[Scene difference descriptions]
= = = =

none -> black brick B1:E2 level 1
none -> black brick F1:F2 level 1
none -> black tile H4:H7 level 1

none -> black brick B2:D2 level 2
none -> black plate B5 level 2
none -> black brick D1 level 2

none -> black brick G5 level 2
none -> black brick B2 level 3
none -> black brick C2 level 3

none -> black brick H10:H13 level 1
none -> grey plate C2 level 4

= = = =

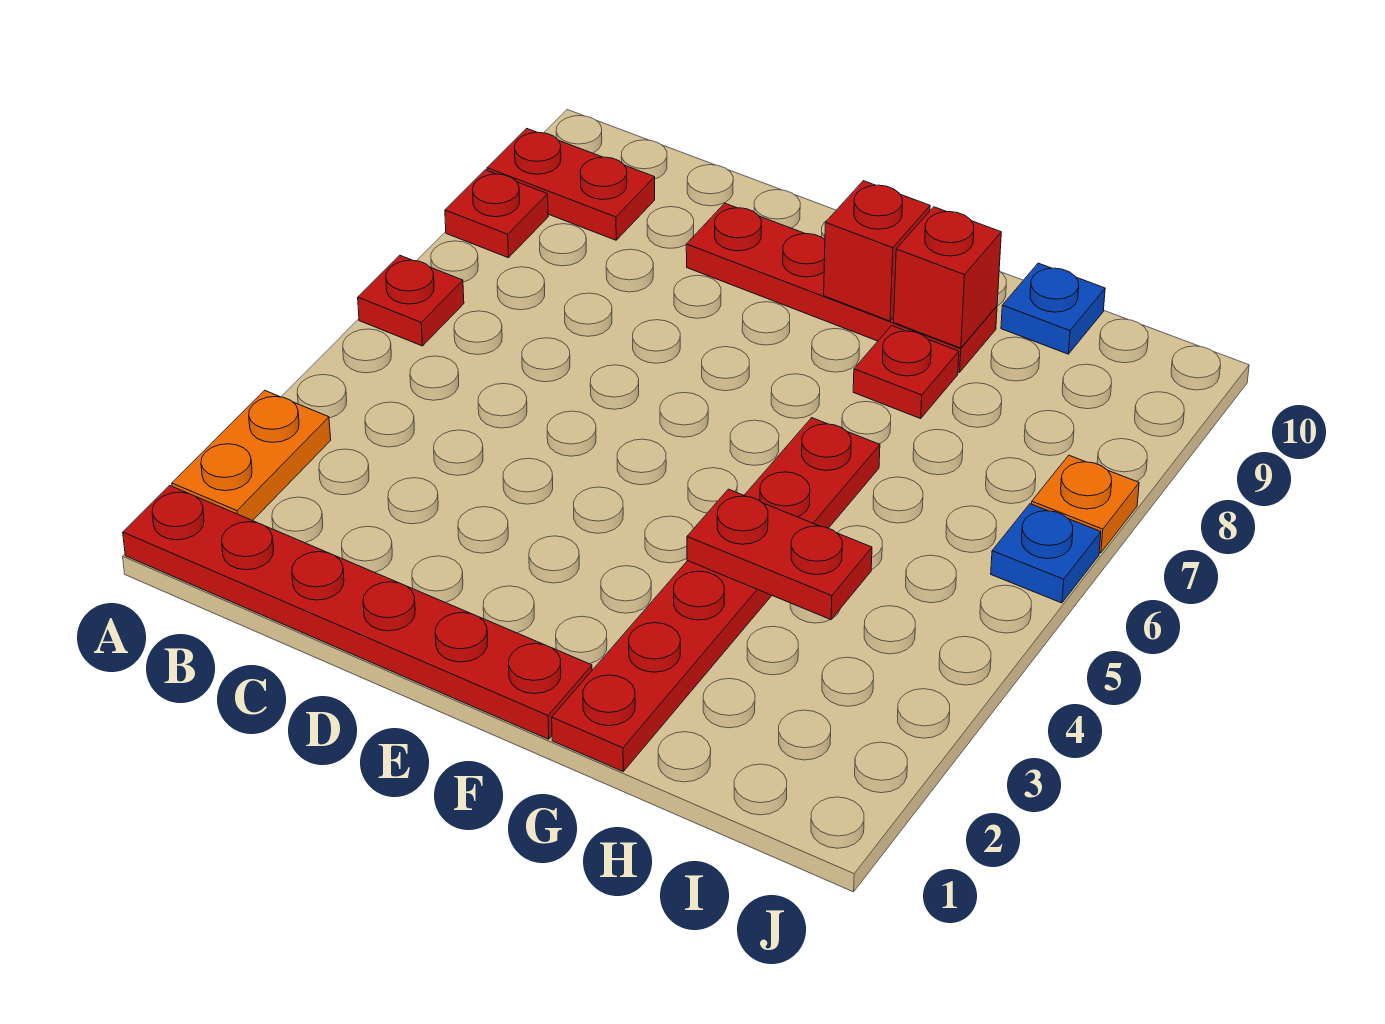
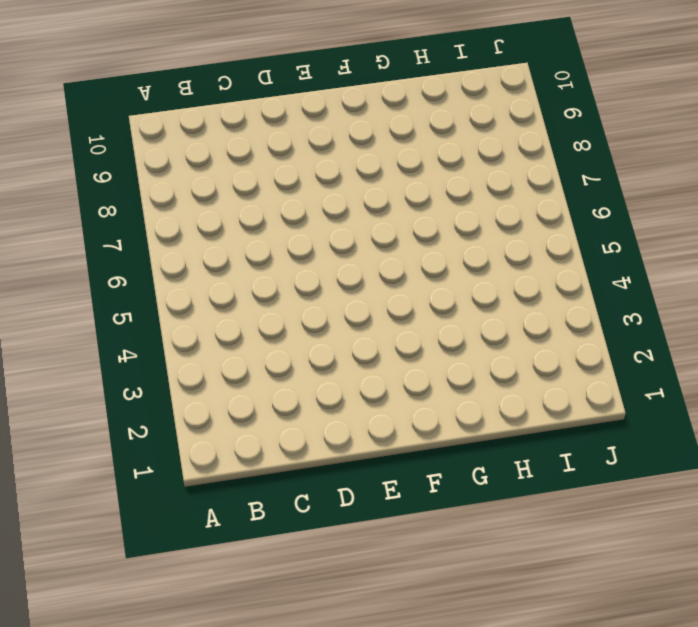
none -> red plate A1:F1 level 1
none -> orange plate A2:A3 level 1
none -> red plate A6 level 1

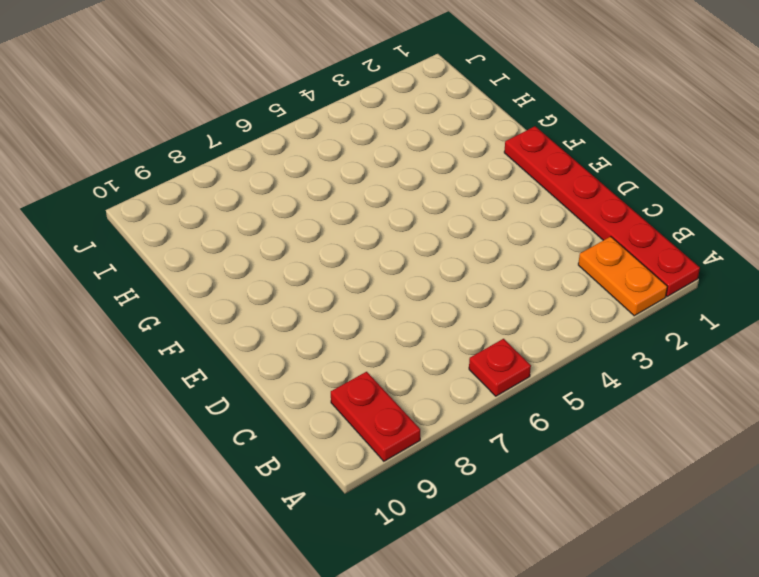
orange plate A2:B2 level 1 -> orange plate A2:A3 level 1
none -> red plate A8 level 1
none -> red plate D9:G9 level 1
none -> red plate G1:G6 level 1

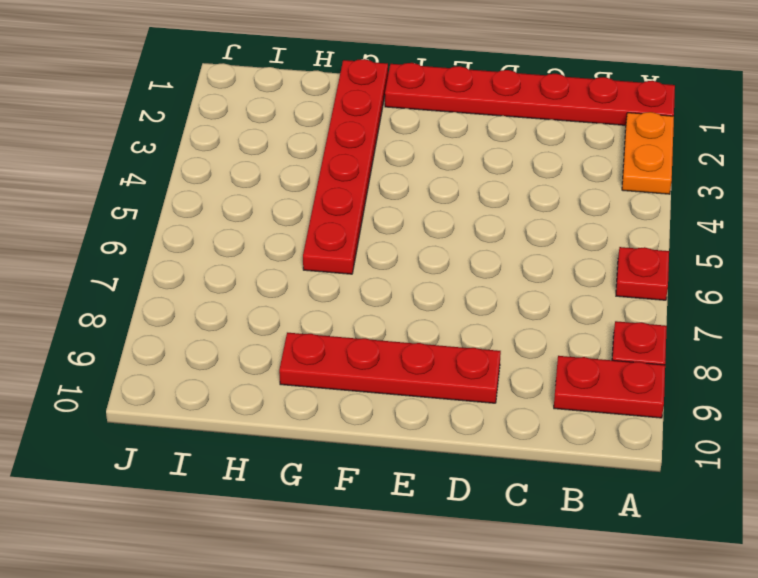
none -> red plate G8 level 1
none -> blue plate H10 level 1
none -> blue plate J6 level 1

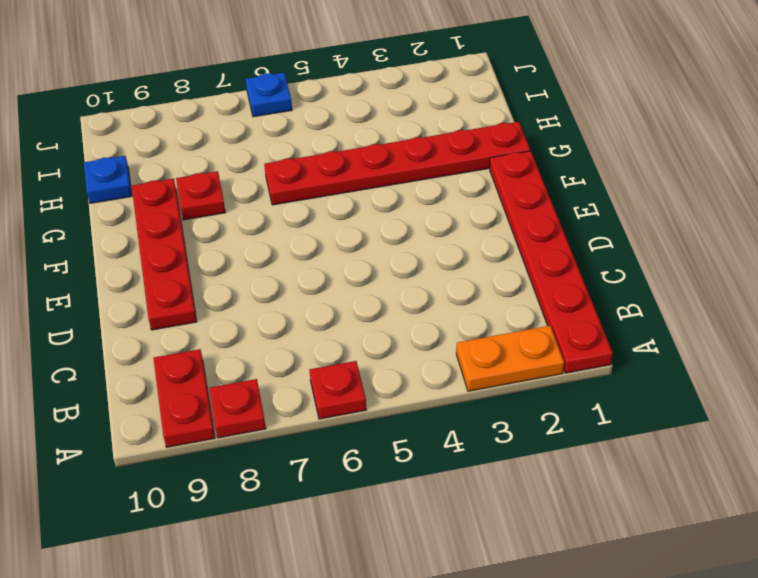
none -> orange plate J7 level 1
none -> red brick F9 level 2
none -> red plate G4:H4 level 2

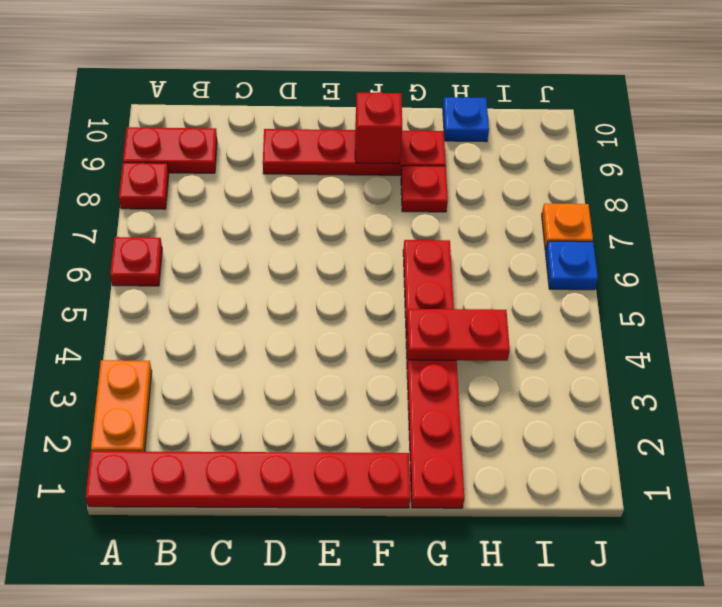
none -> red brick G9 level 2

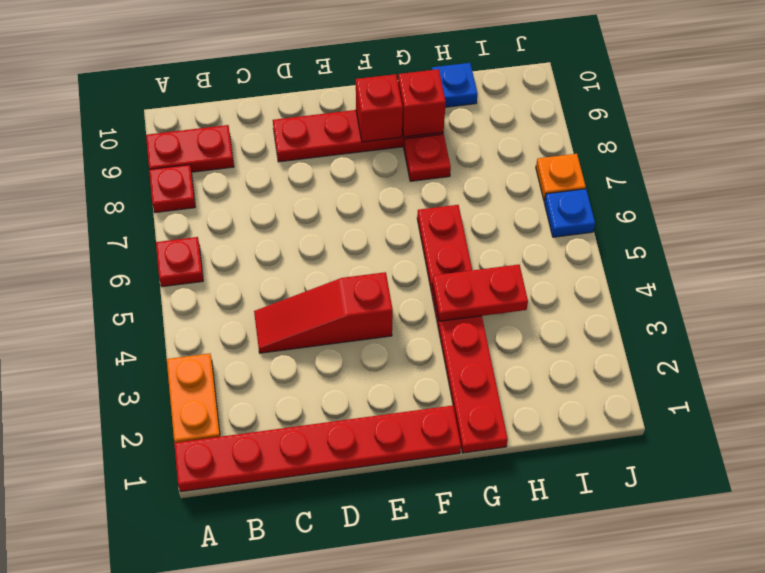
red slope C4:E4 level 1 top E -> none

= = = =

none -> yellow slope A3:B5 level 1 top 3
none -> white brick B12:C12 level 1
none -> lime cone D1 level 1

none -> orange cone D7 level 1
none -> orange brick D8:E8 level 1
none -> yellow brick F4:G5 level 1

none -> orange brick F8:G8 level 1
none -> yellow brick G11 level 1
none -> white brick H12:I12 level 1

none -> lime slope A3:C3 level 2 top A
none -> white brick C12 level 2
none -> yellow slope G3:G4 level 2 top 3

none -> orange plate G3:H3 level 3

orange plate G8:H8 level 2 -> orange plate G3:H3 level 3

= = = =

__WORK INSTRUCTION__.
In your answer, include only the lines above starting at the line that holds "none -> black brick B1:E2 level 1" and ending at the line that holds "none -> grey plate C2 level 4", copied exactly.

__ANSWER TO THIS PROBLEM__.
none -> black brick B1:E2 level 1
none -> black brick F1:F2 level 1
none -> black tile H4:H7 level 1

none -> black brick B2:D2 level 2
none -> black plate B5 level 2
none -> black brick D1 level 2

none -> black brick G5 level 2
none -> black brick B2 level 3
none -> black brick C2 level 3

none -> black brick H10:H13 level 1
none -> grey plate C2 level 4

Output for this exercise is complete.